**INPUT MATERIAL**

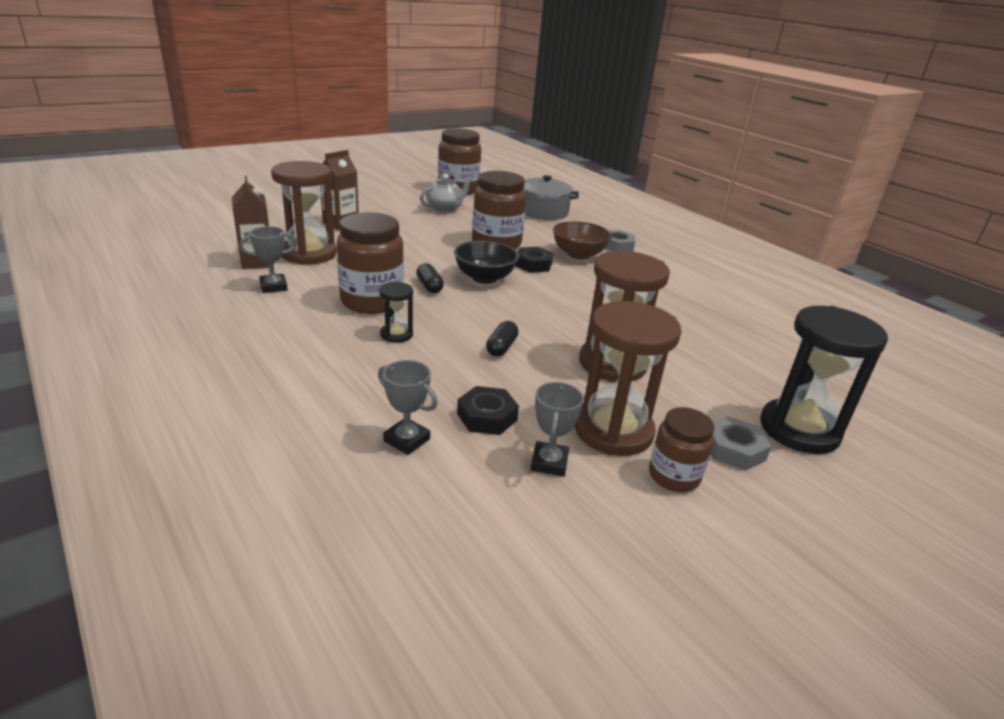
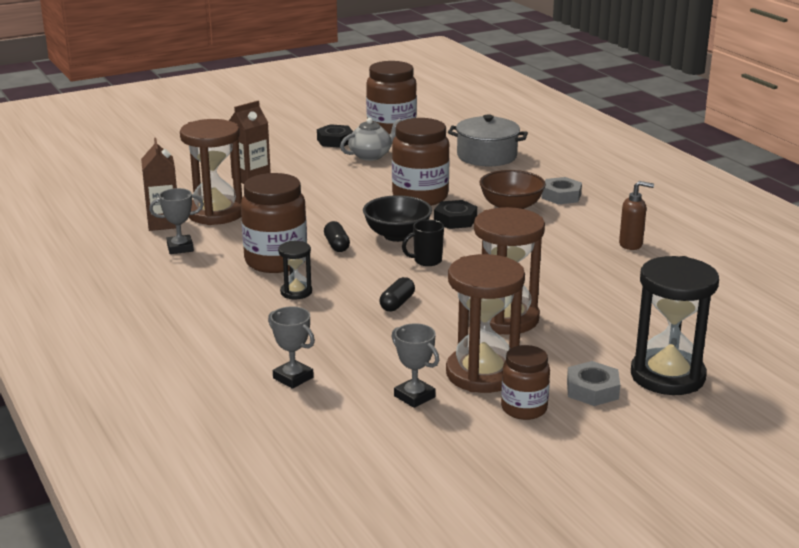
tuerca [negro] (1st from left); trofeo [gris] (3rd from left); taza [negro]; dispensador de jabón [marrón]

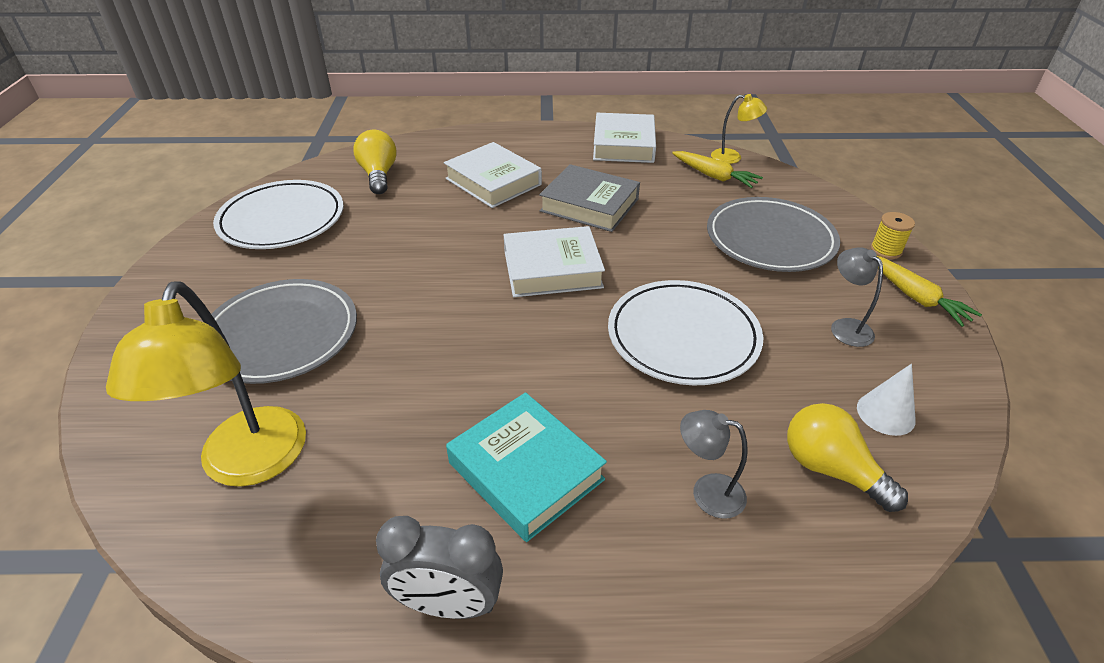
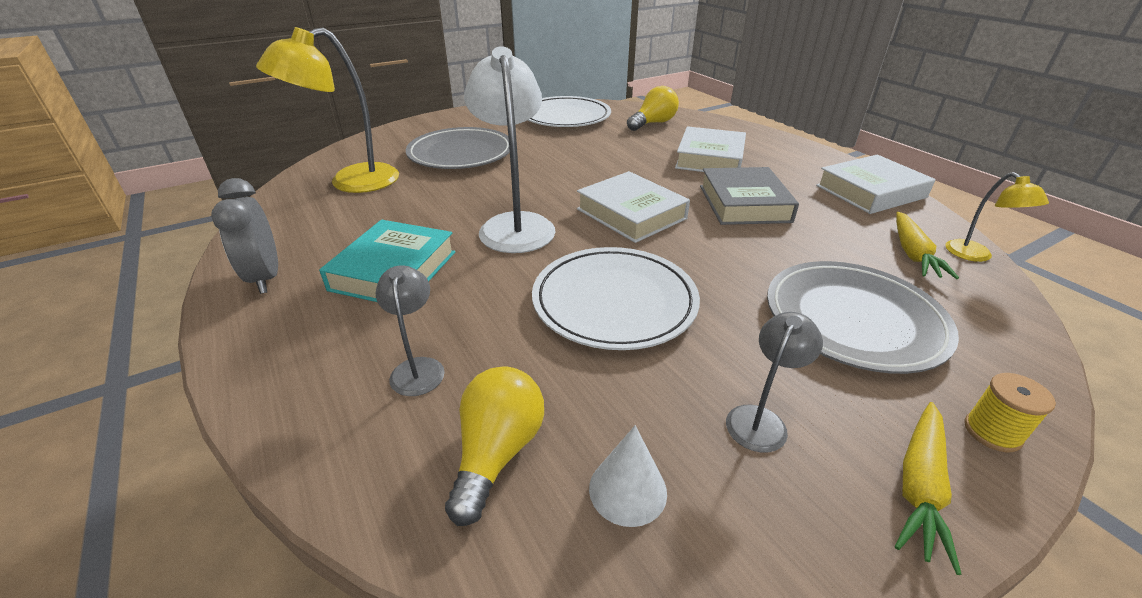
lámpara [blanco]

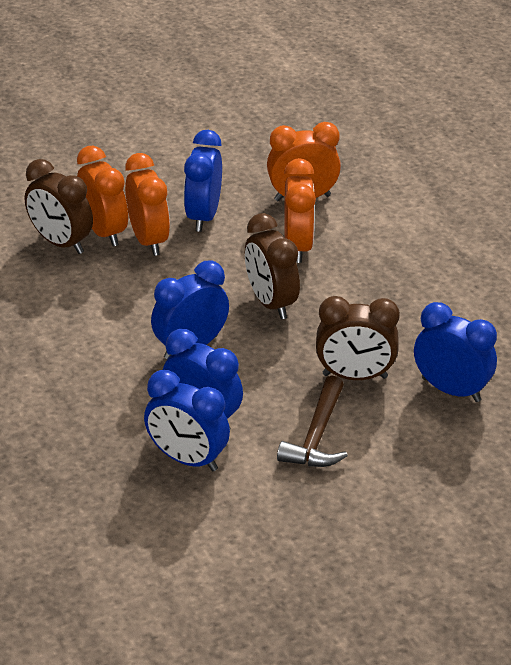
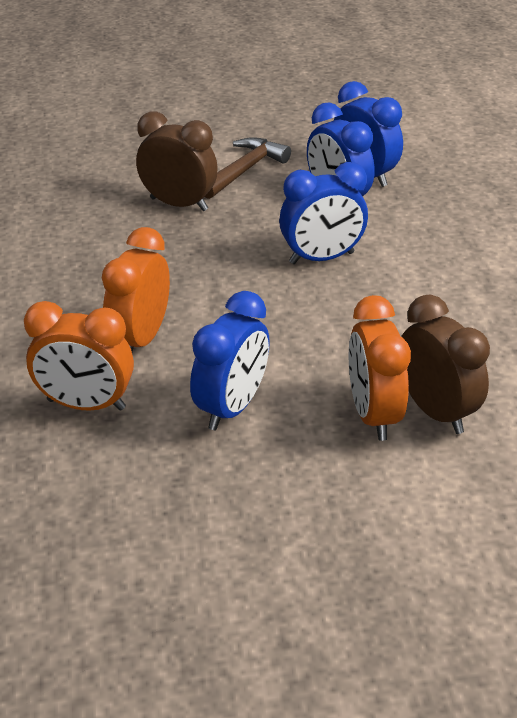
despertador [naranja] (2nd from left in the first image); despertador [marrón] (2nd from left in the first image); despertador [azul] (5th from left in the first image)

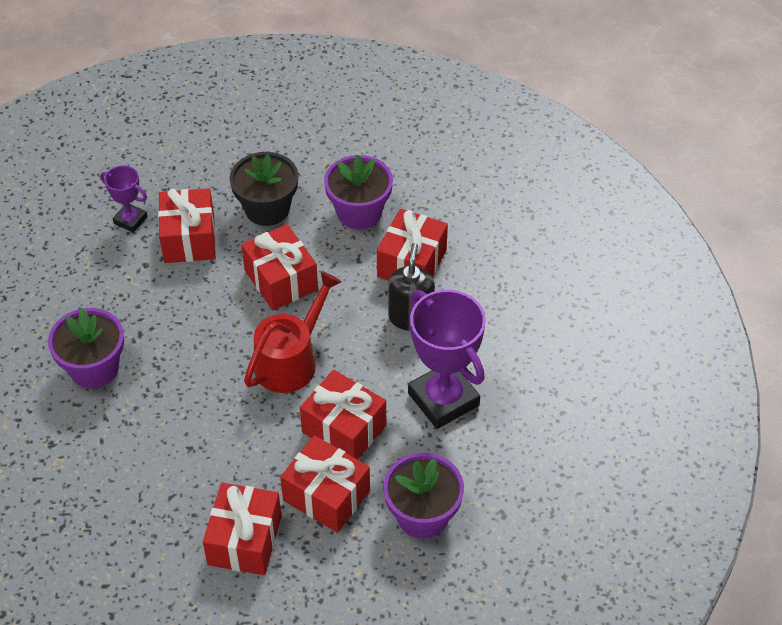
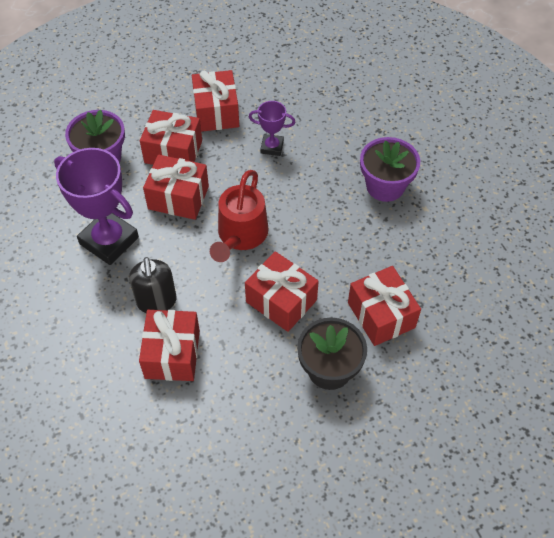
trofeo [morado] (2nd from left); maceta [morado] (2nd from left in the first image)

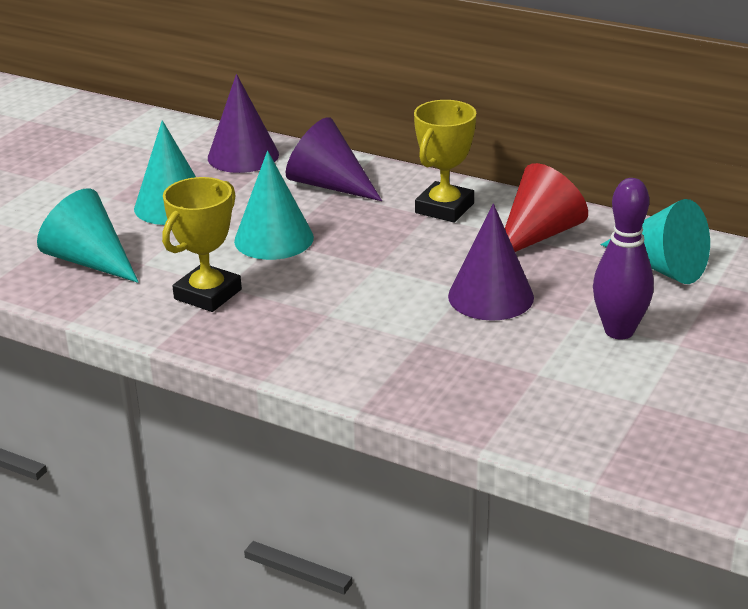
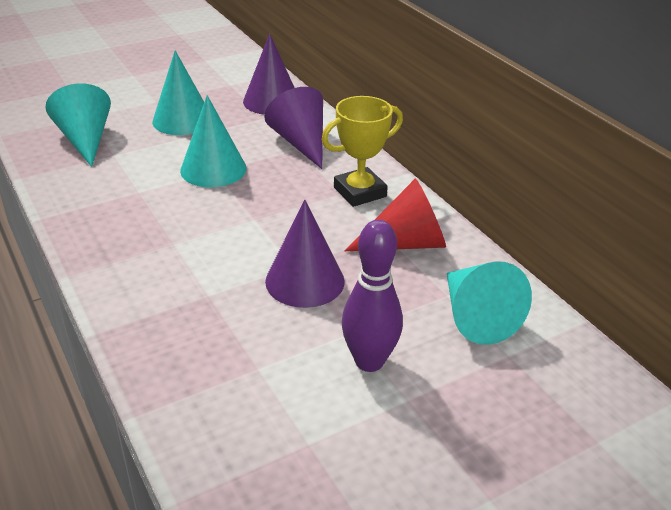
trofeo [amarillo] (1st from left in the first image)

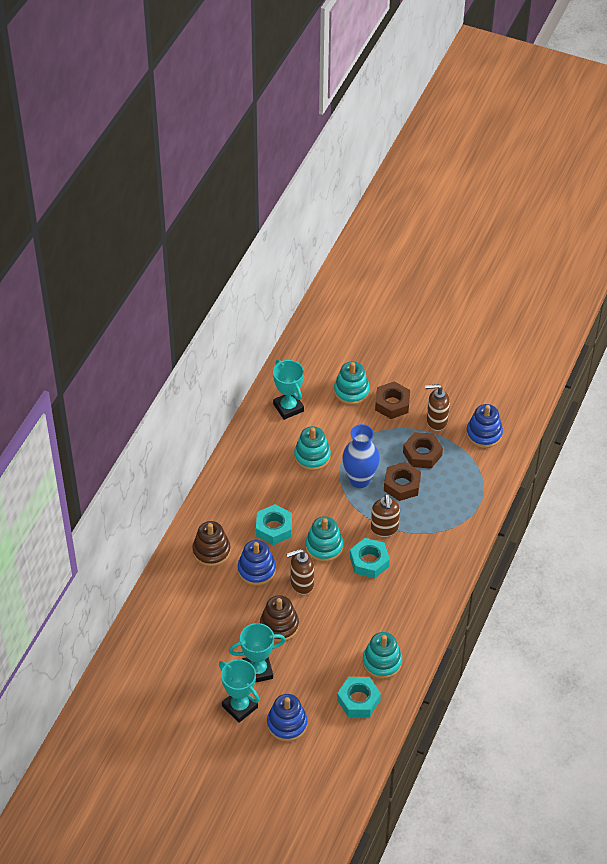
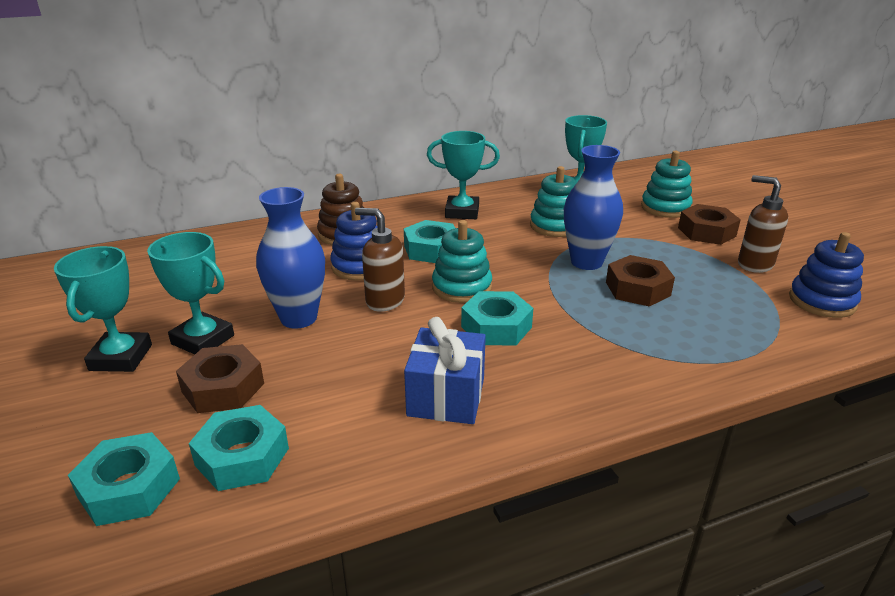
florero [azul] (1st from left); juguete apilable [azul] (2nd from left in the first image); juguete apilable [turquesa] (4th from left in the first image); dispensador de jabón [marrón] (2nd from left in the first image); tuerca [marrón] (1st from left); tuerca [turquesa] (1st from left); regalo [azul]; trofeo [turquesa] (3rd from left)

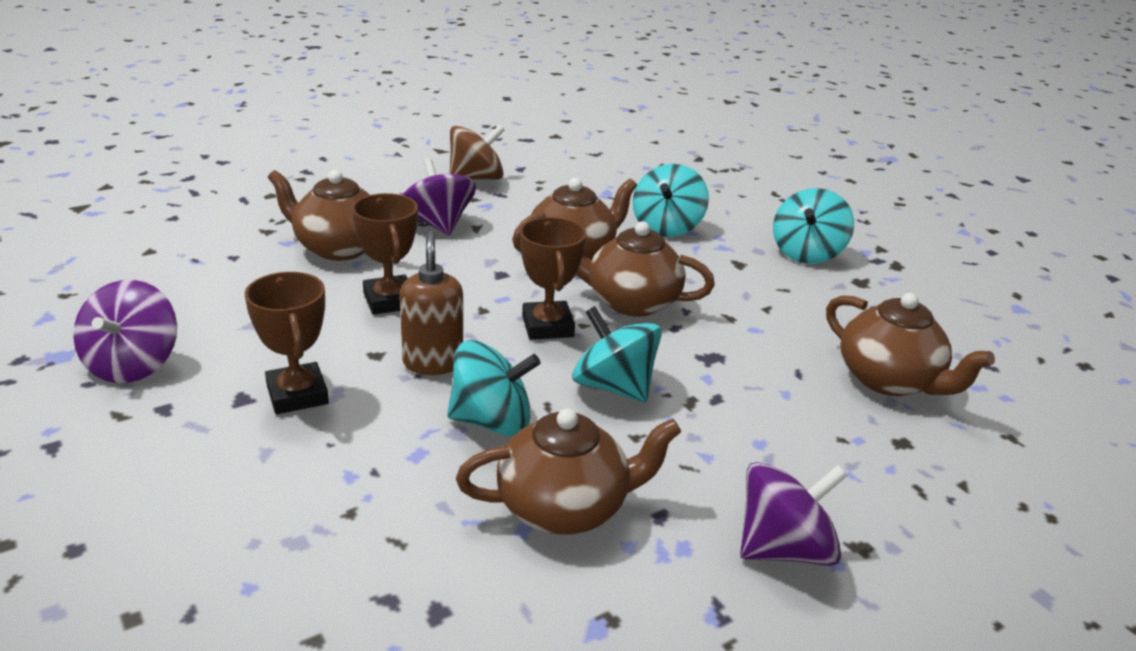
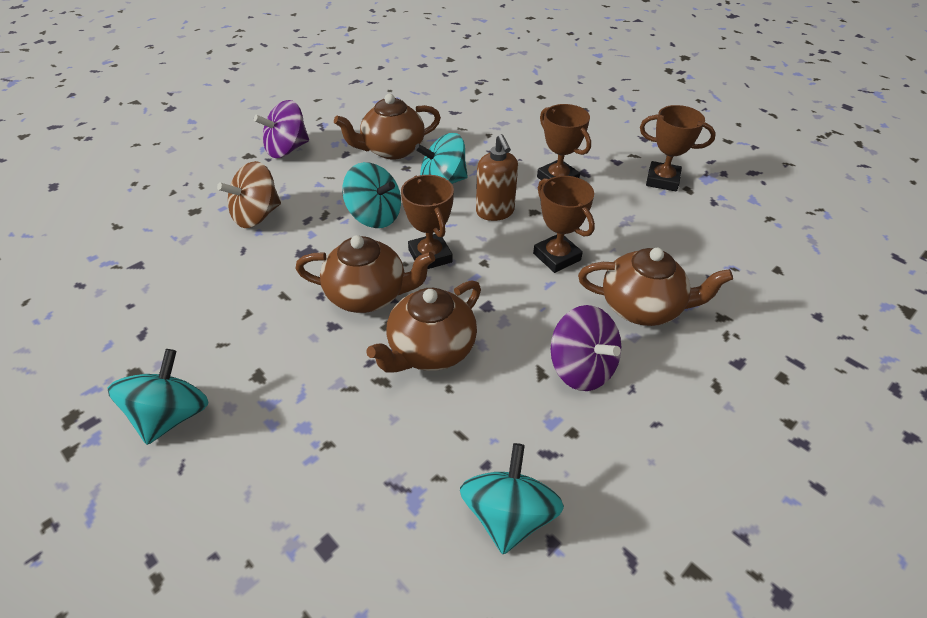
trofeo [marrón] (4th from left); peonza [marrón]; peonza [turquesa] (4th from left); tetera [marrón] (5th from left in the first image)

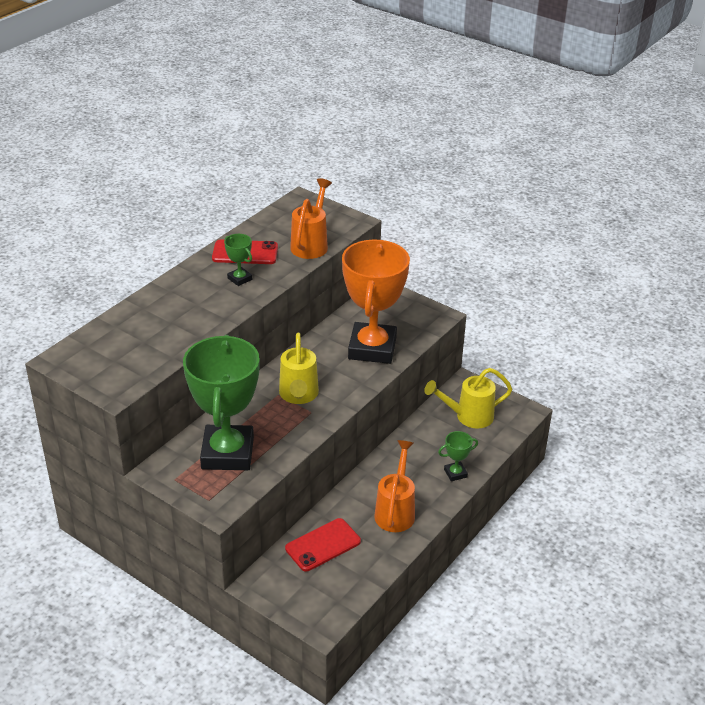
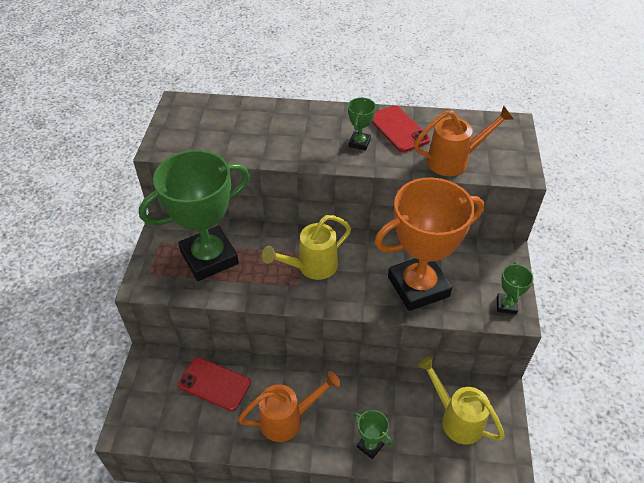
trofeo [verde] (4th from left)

**WHAT THE TASK ASKS**
Reproduce the data above word for word, but leave the images out.

**TASK ANSWER**
tuerca [negro] (1st from left); trofeo [gris] (3rd from left); taza [negro]; dispensador de jabón [marrón]

lámpara [blanco]

despertador [naranja] (2nd from left in the first image); despertador [marrón] (2nd from left in the first image); despertador [azul] (5th from left in the first image)

trofeo [morado] (2nd from left); maceta [morado] (2nd from left in the first image)

trofeo [amarillo] (1st from left in the first image)

florero [azul] (1st from left); juguete apilable [azul] (2nd from left in the first image); juguete apilable [turquesa] (4th from left in the first image); dispensador de jabón [marrón] (2nd from left in the first image); tuerca [marrón] (1st from left); tuerca [turquesa] (1st from left); regalo [azul]; trofeo [turquesa] (3rd from left)

trofeo [marrón] (4th from left); peonza [marrón]; peonza [turquesa] (4th from left); tetera [marrón] (5th from left in the first image)

trofeo [verde] (4th from left)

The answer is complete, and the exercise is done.